Satellite images with object points:
● ● ● ● ● ● ●

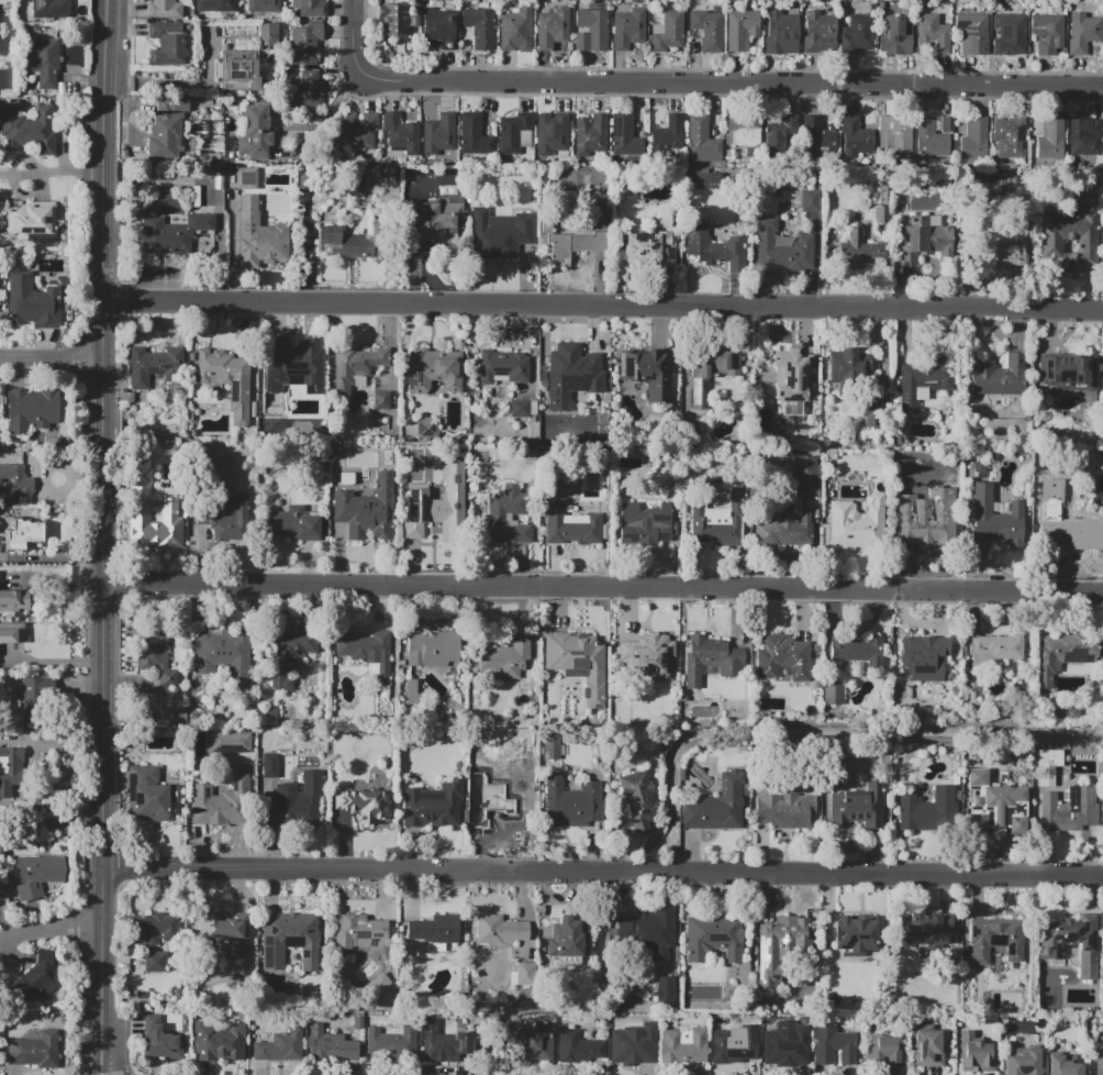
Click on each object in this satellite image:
building: (210, 6)
building: (263, 6)
building: (309, 8)
building: (50, 9)
building: (163, 9)
building: (391, 21)
building: (927, 22)
building: (438, 27)
building: (514, 28)
building: (551, 28)
building: (627, 28)
building: (478, 29)
building: (814, 29)
building: (896, 29)
building: (589, 30)
building: (706, 30)
building: (740, 30)
building: (778, 30)
building: (860, 30)
building: (668, 32)
building: (1082, 32)
building: (973, 33)
building: (1010, 33)
building: (1046, 33)
building: (267, 34)
road: (131, 37)
building: (304, 43)
building: (167, 44)
road: (110, 47)
building: (46, 62)
road: (706, 68)
building: (238, 72)
building: (2, 77)
road: (693, 81)
road: (179, 83)
building: (303, 90)
road: (675, 95)
building: (27, 128)
building: (165, 130)
building: (355, 130)
building: (742, 130)
building: (511, 131)
building: (624, 132)
building: (253, 133)
building: (400, 133)
building: (437, 133)
building: (894, 133)
building: (551, 134)
building: (589, 134)
building: (669, 134)
building: (784, 134)
building: (472, 135)
building: (1085, 136)
building: (819, 137)
building: (929, 137)
building: (854, 138)
building: (1009, 138)
building: (1050, 138)
road: (304, 140)
building: (700, 140)
building: (972, 140)
road: (108, 159)
road: (54, 171)
building: (585, 176)
building: (245, 177)
building: (705, 180)
building: (810, 201)
building: (31, 219)
building: (436, 219)
building: (172, 231)
building: (258, 235)
building: (1055, 235)
building: (494, 237)
building: (572, 239)
building: (348, 241)
building: (924, 241)
building: (850, 247)
building: (782, 248)
building: (649, 249)
building: (730, 251)
building: (1006, 257)
building: (32, 302)
road: (605, 307)
road: (53, 358)
building: (354, 363)
building: (291, 364)
building: (156, 367)
building: (503, 368)
building: (849, 368)
building: (647, 371)
building: (1070, 371)
building: (432, 373)
building: (572, 374)
building: (790, 375)
building: (998, 376)
building: (226, 379)
building: (926, 382)
building: (698, 390)
building: (381, 400)
road: (106, 401)
building: (522, 408)
building: (31, 409)
building: (872, 412)
building: (831, 455)
building: (807, 471)
building: (16, 482)
building: (1098, 487)
building: (143, 498)
building: (366, 510)
building: (720, 517)
building: (495, 518)
building: (994, 519)
building: (229, 521)
building: (426, 522)
building: (643, 522)
building: (856, 523)
building: (292, 524)
building: (569, 524)
building: (782, 533)
building: (1073, 533)
building: (23, 534)
building: (928, 535)
road: (603, 584)
building: (13, 598)
building: (11, 632)
building: (432, 648)
building: (641, 650)
building: (995, 650)
building: (859, 651)
building: (365, 652)
building: (222, 653)
building: (287, 655)
building: (785, 655)
building: (154, 656)
building: (923, 657)
building: (1061, 657)
building: (508, 658)
building: (711, 658)
building: (577, 662)
road: (47, 663)
building: (833, 692)
building: (32, 697)
building: (147, 700)
road: (101, 723)
building: (229, 742)
building: (550, 746)
building: (268, 764)
building: (9, 769)
building: (147, 794)
building: (568, 796)
building: (638, 800)
building: (295, 802)
building: (364, 804)
building: (855, 804)
building: (432, 805)
building: (212, 806)
building: (717, 806)
building: (927, 807)
building: (995, 808)
building: (781, 809)
building: (503, 810)
building: (1069, 810)
building: (39, 823)
road: (50, 826)
road: (601, 866)
building: (37, 874)
road: (48, 926)
building: (434, 927)
building: (357, 929)
building: (498, 929)
building: (641, 932)
building: (924, 932)
building: (572, 935)
building: (851, 935)
building: (224, 936)
building: (712, 938)
building: (149, 939)
building: (289, 939)
building: (1076, 941)
building: (782, 948)
building: (1012, 949)
road: (99, 971)
building: (524, 974)
building: (35, 979)
building: (663, 990)
building: (217, 1041)
building: (389, 1042)
building: (161, 1043)
building: (441, 1043)
building: (279, 1045)
building: (330, 1045)
building: (633, 1045)
building: (734, 1045)
building: (833, 1045)
building: (576, 1047)
building: (682, 1047)
building: (530, 1048)
building: (926, 1048)
building: (34, 1050)
building: (780, 1050)
building: (887, 1052)
building: (975, 1055)
building: (1098, 1061)
building: (1023, 1063)
building: (1061, 1066)

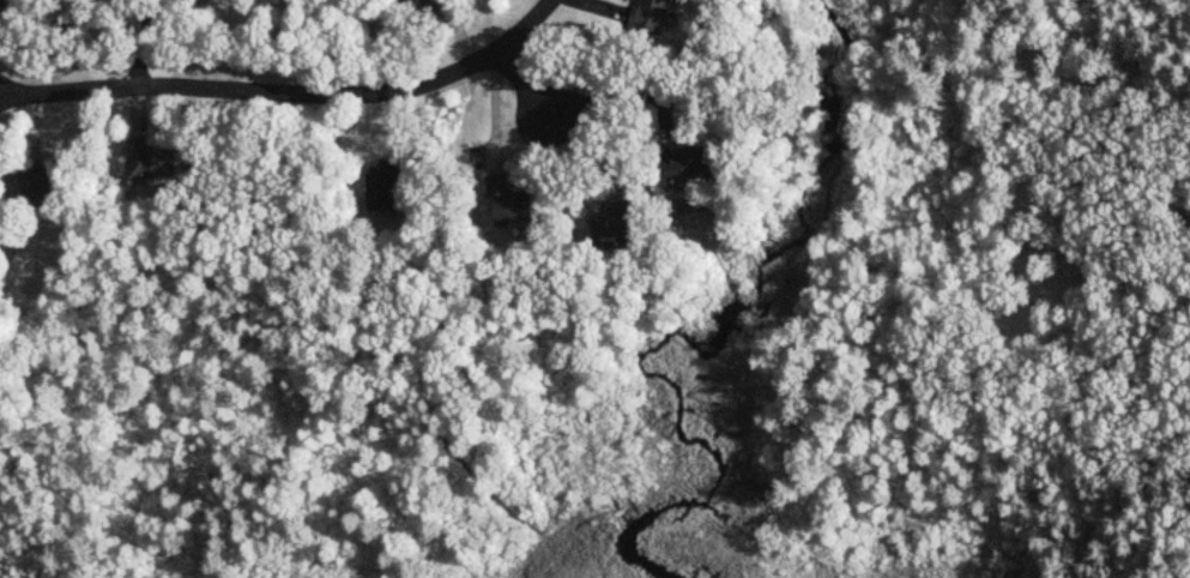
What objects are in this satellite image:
building: (3, 3)
building: (429, 5)
building: (657, 15)
road: (484, 53)
road: (1185, 62)
road: (183, 87)
road: (529, 88)
road: (387, 92)
road: (618, 97)
building: (149, 163)
building: (693, 163)
building: (42, 185)
building: (383, 191)
building: (514, 203)
building: (620, 229)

● ● ● ● ● ● ●

**Task item:**
Exact copies of the lines from the one containing "What objects are" through the final line of the records are all the answer should hold.

**Solution for this task:**
What objects are in this satellite image:
building: (3, 3)
building: (429, 5)
building: (657, 15)
road: (484, 53)
road: (1185, 62)
road: (183, 87)
road: (529, 88)
road: (387, 92)
road: (618, 97)
building: (149, 163)
building: (693, 163)
building: (42, 185)
building: (383, 191)
building: (514, 203)
building: (620, 229)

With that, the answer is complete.